-- WORKING DATA follows --

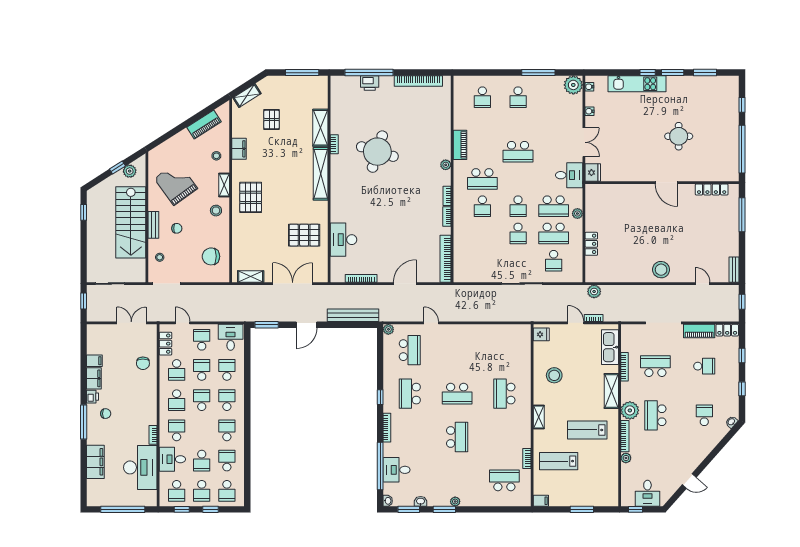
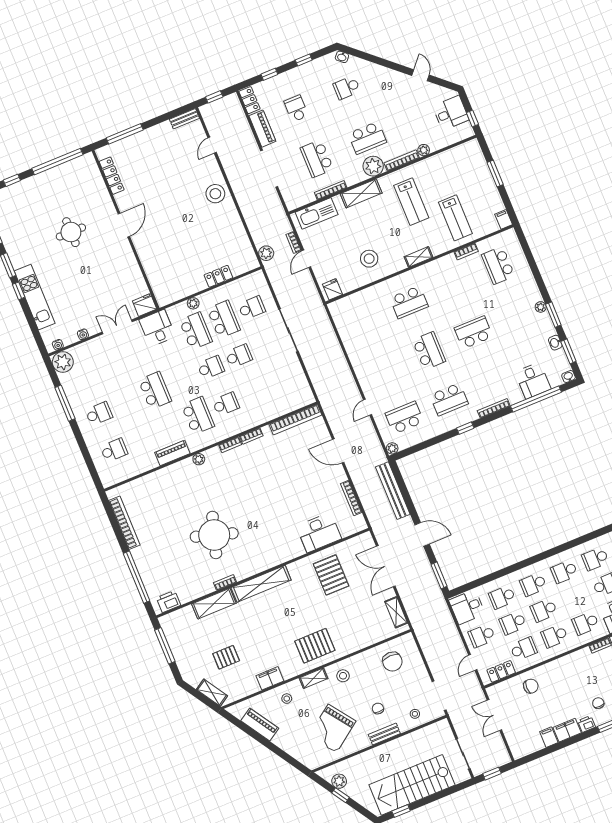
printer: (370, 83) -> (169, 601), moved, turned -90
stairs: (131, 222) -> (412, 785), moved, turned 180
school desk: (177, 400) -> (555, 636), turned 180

-- WORKING DATA concluded --
-- WORKING DATA follows --

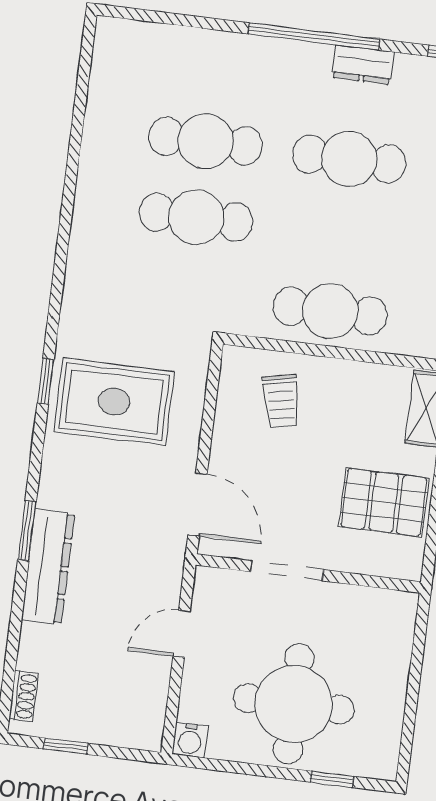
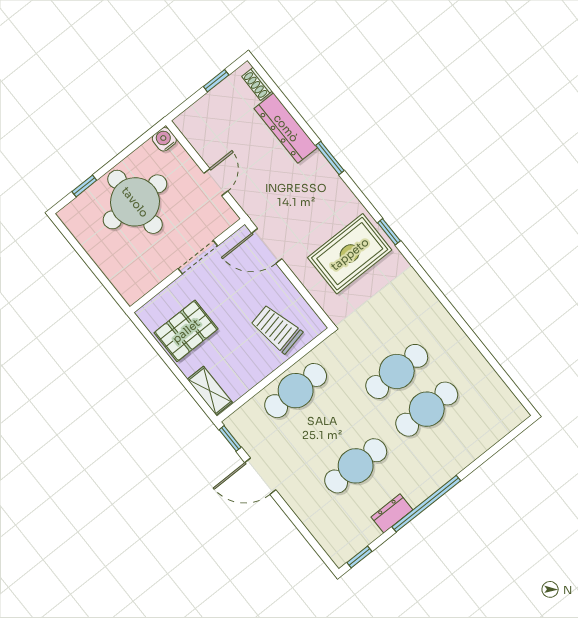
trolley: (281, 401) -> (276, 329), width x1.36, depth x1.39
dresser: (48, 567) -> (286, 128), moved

-- WORKING DATA concluded --

> _THE TASK_
Only one stretch of the data above is needed. Restate it word for word, from the line containing "printer: (370, 83)" through the line containing "school desk: (177, 400)", both ends included.

> _RESPONSE TO THE TASK_
printer: (370, 83) -> (169, 601), moved, turned -90
stairs: (131, 222) -> (412, 785), moved, turned 180
school desk: (177, 400) -> (555, 636), turned 180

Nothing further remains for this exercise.